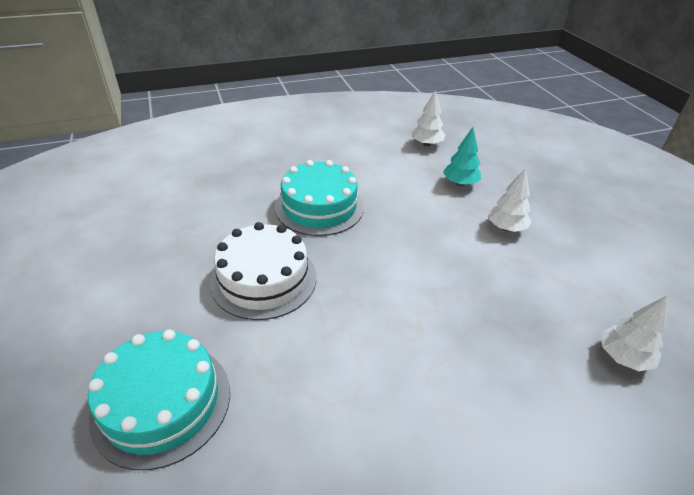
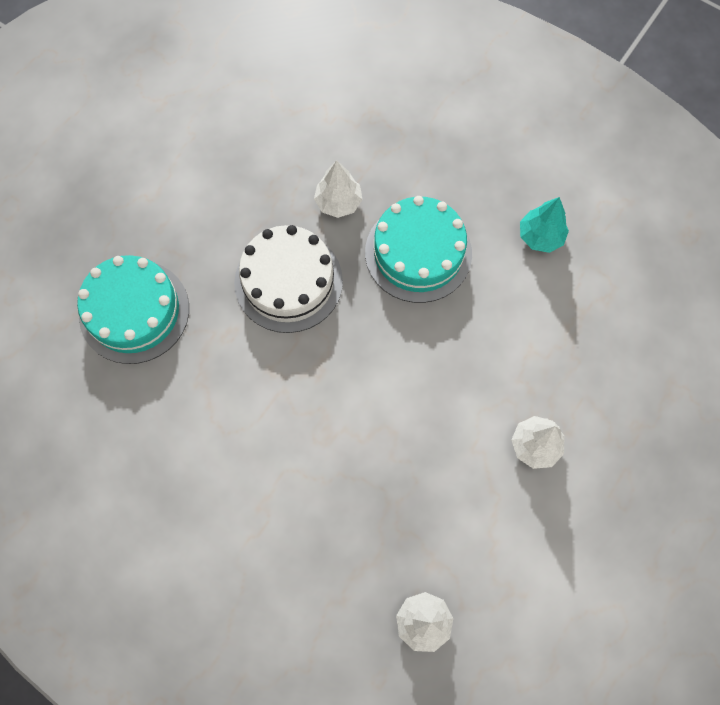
camera: 55 degrees right, 30 degrees up
(426, 144) = (634, 279): white tree -> white tree (338, 202)
(460, 183) = (580, 359): turquoise tree -> turquoise tree (540, 236)

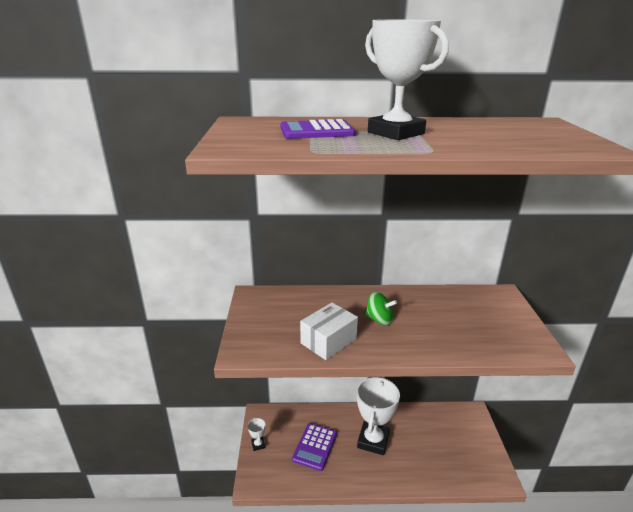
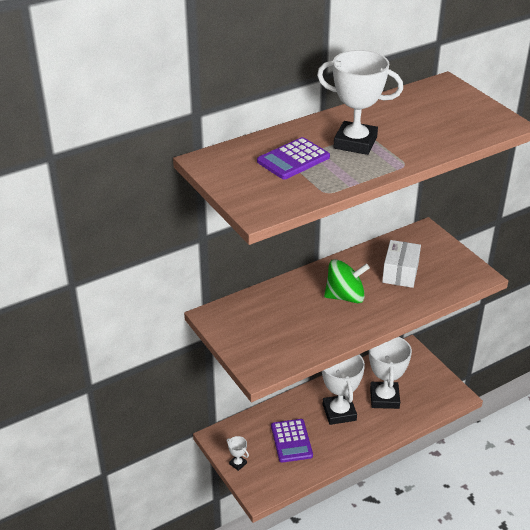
camera: 30 degrees left, 10 degrees up
(328, 341) = (320, 333): white box -> white box (400, 273)
(379, 320) = (345, 296): green spinning top -> green spinning top, size x1.50
(423, 447) = (384, 398): none -> white trophy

**REQUEST**
Retype every record above exactly as written, but leave out the pictures.

**ANSWER SECTION**
camera: 55 degrees right, 30 degrees up
(426, 144) = (634, 279): white tree -> white tree (338, 202)
(460, 183) = (580, 359): turquoise tree -> turquoise tree (540, 236)

camera: 30 degrees left, 10 degrees up
(328, 341) = (320, 333): white box -> white box (400, 273)
(379, 320) = (345, 296): green spinning top -> green spinning top, size x1.50
(423, 447) = (384, 398): none -> white trophy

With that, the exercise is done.